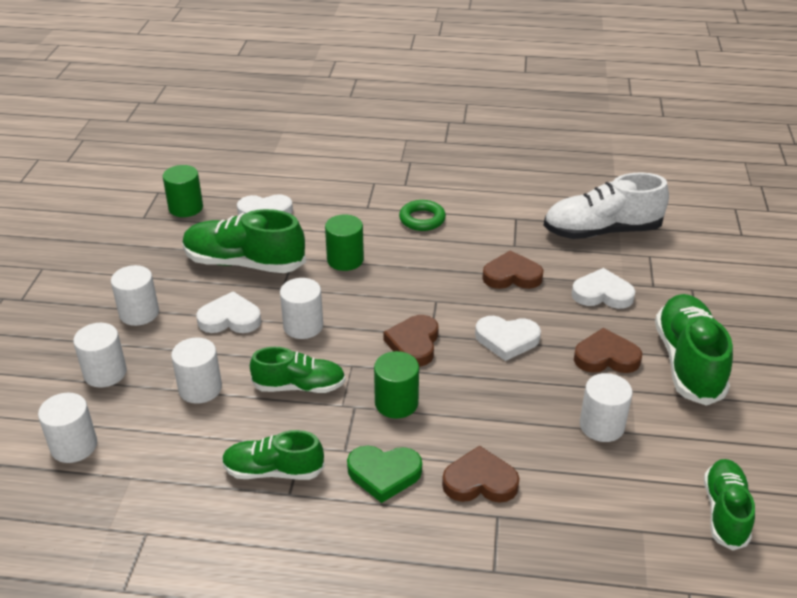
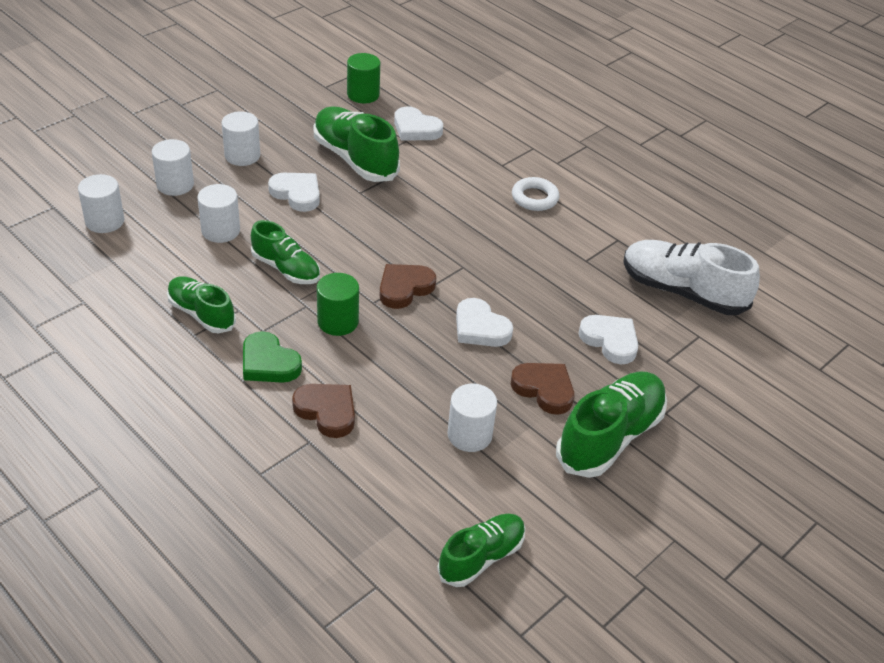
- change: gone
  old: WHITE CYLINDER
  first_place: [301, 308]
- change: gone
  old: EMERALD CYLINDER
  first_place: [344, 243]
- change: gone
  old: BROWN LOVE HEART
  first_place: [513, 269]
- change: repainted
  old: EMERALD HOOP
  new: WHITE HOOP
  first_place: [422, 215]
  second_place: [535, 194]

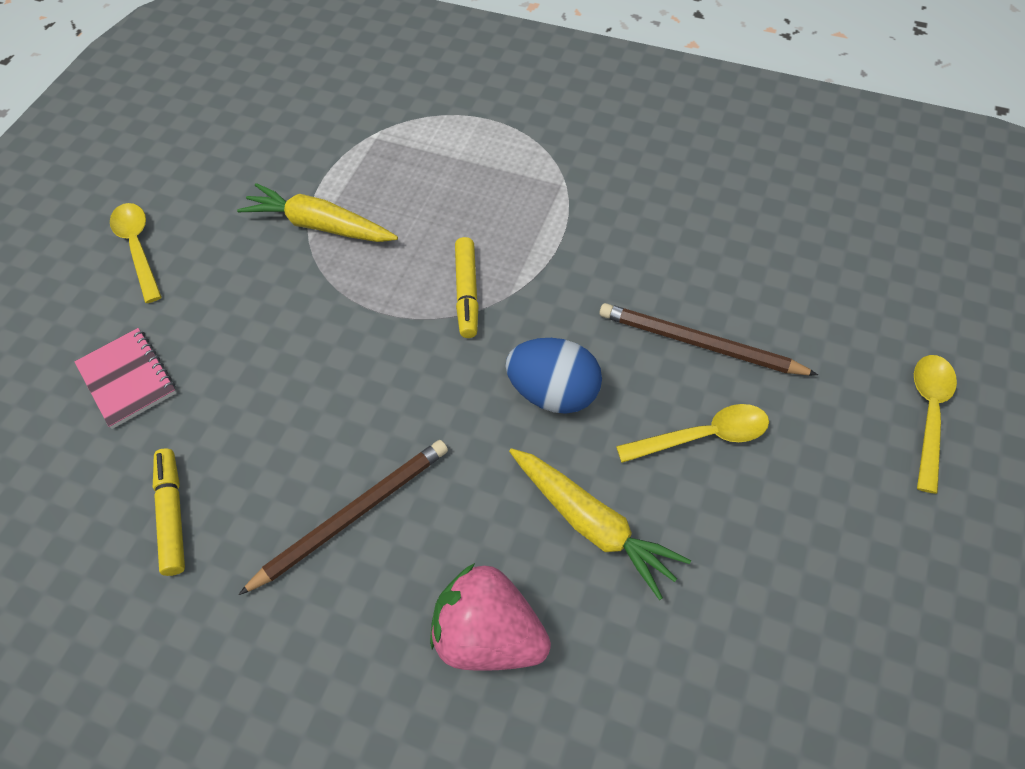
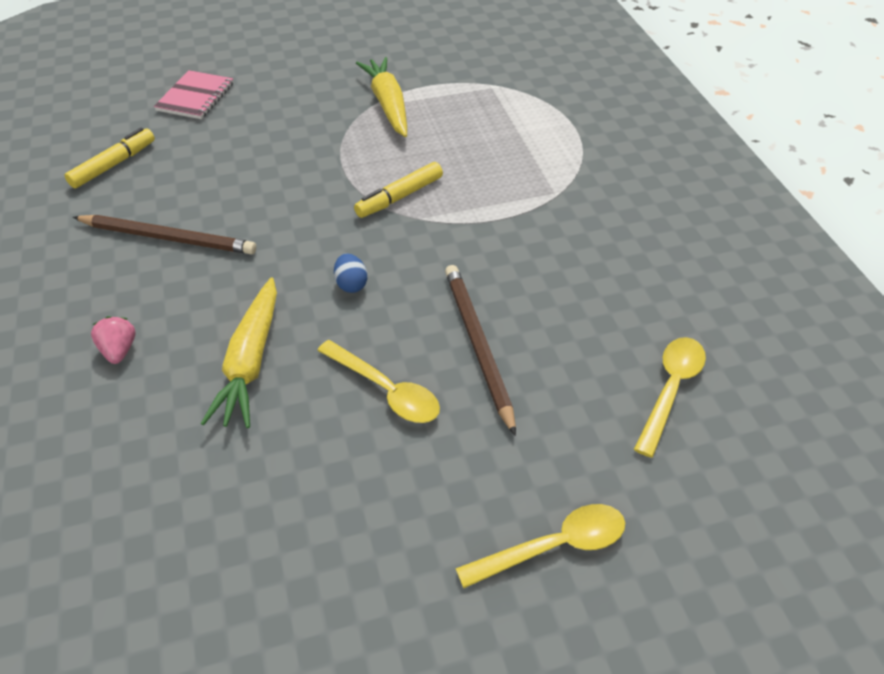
- change: shifted
  old: BRIGHT YELLOW SPOON
  first_place: [136, 253]
  second_place: [670, 397]
- change: scaled
  old: ROSE-PINK TOY STRAWBERRY
  first_place: [490, 617]
  second_place: [113, 340]
  factor: 0.48
- change: scaled
  old: BLUE EGG
  first_place: [553, 376]
  second_place: [350, 273]
  factor: 0.5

What to work on - Select the lines in this material that hold the word "CYLINDER", leaving none out.

Output for this task -
  old: WHITE CYLINDER
  old: EMERALD CYLINDER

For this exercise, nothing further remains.